Action item — Images appear in the records below; leave them out and repeat everything else exactly.

:: Extracted data ::

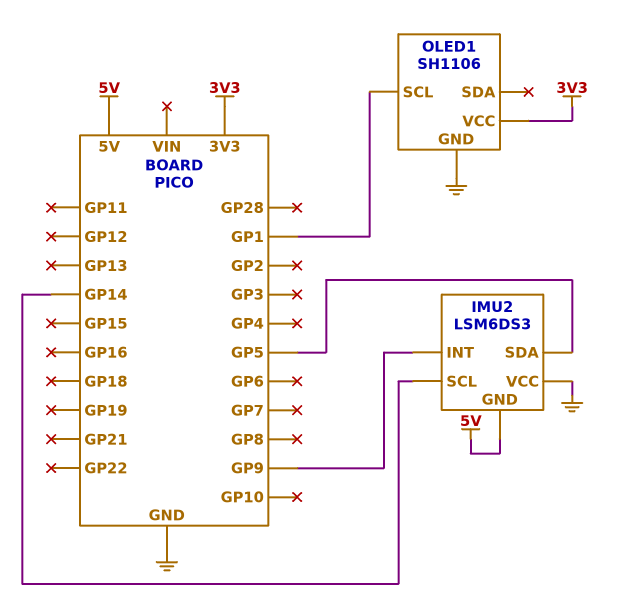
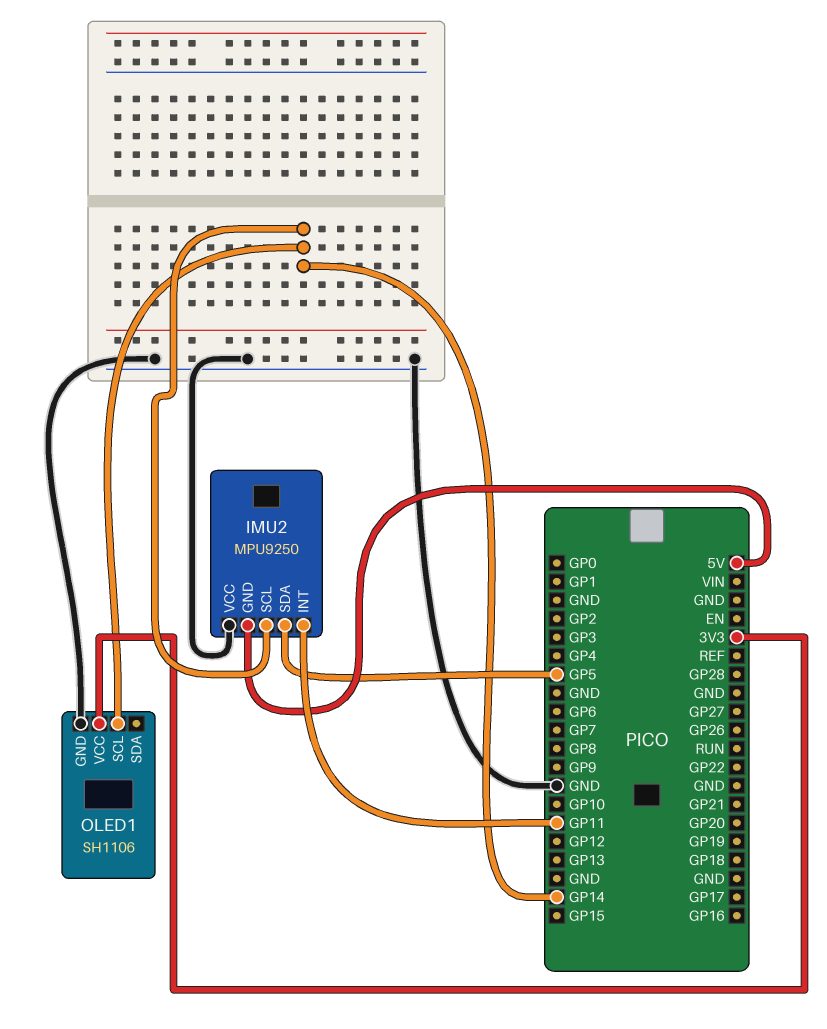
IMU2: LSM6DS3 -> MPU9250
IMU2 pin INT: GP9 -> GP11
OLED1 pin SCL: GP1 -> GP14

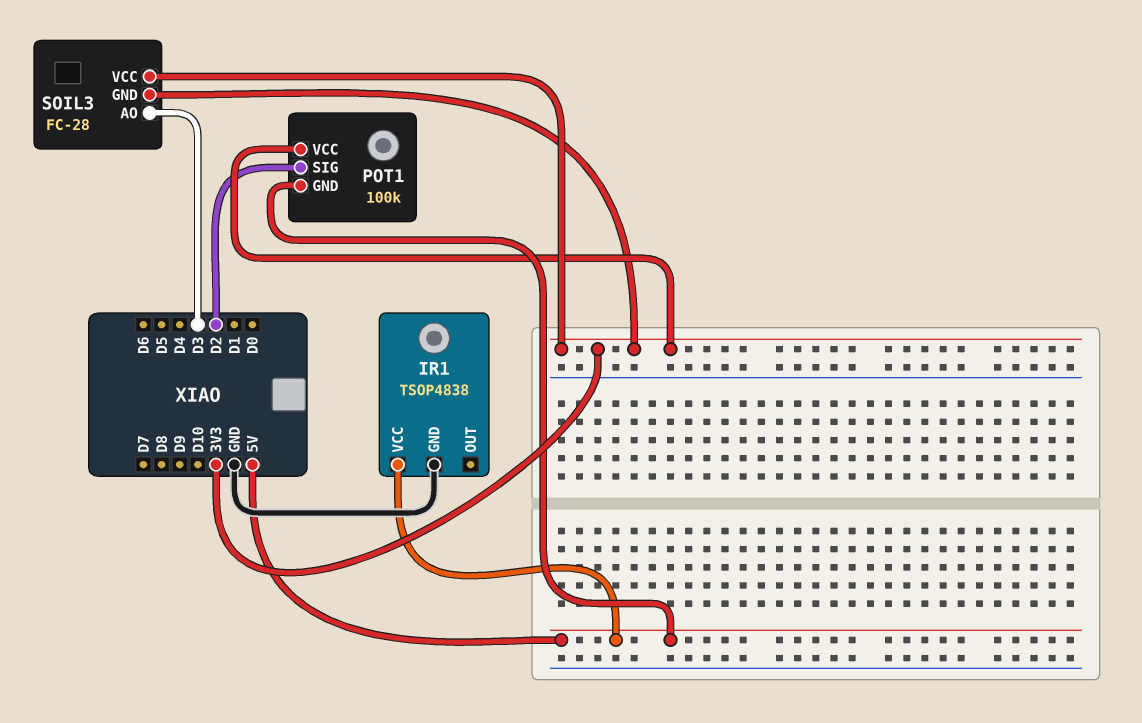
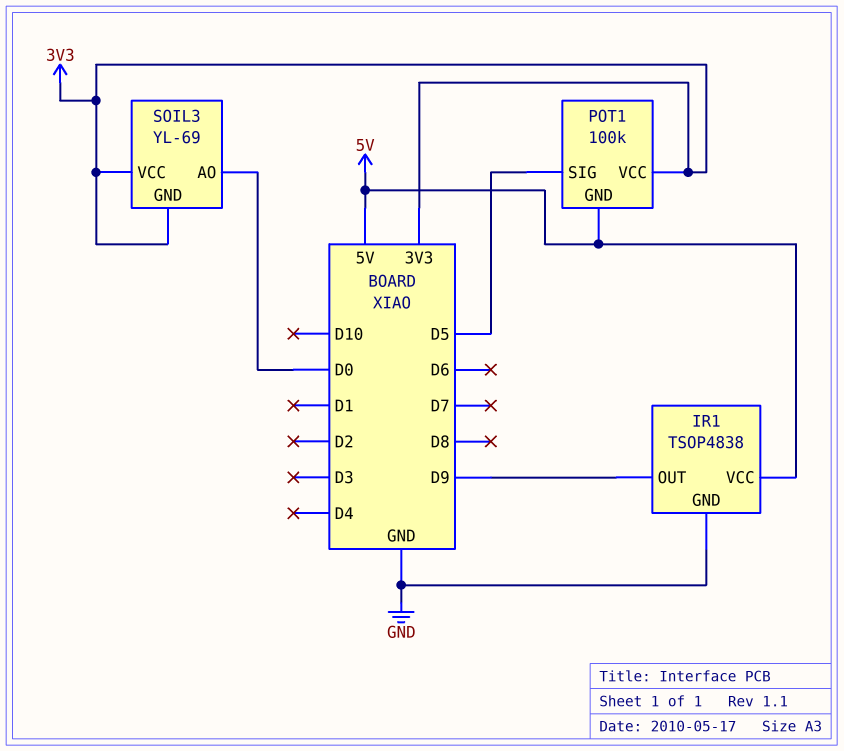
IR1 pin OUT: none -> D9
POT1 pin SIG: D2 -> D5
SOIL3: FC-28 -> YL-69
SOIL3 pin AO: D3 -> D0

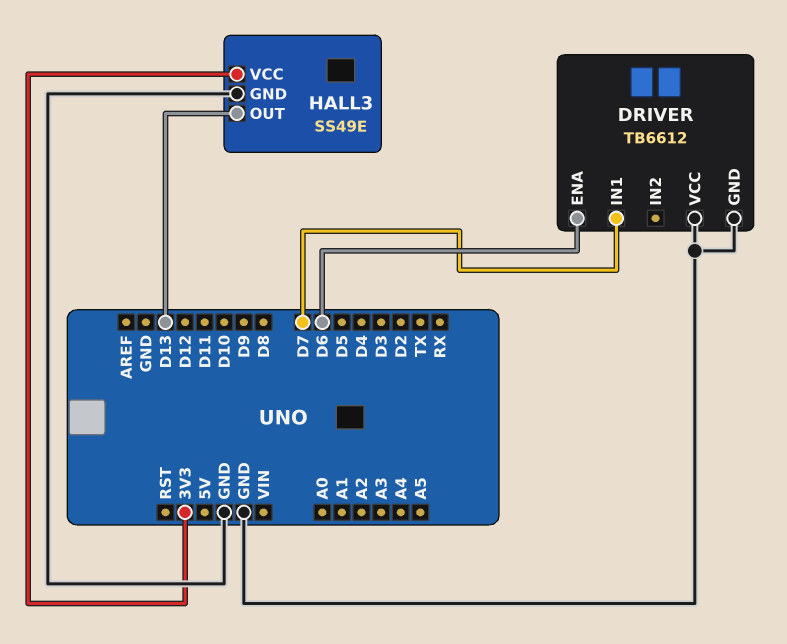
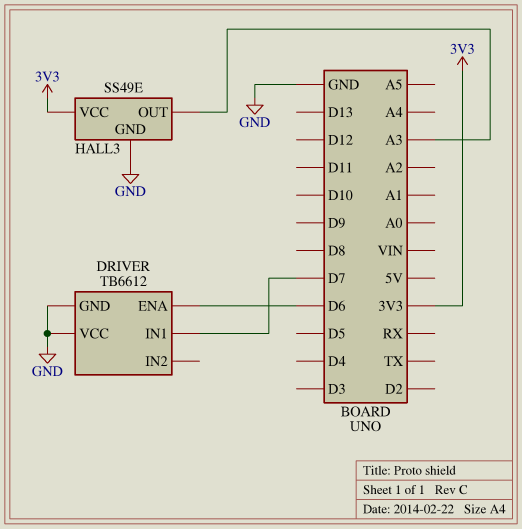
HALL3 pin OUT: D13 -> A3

:::

Answer area —
IMU2: LSM6DS3 -> MPU9250
IMU2 pin INT: GP9 -> GP11
OLED1 pin SCL: GP1 -> GP14

IR1 pin OUT: none -> D9
POT1 pin SIG: D2 -> D5
SOIL3: FC-28 -> YL-69
SOIL3 pin AO: D3 -> D0

HALL3 pin OUT: D13 -> A3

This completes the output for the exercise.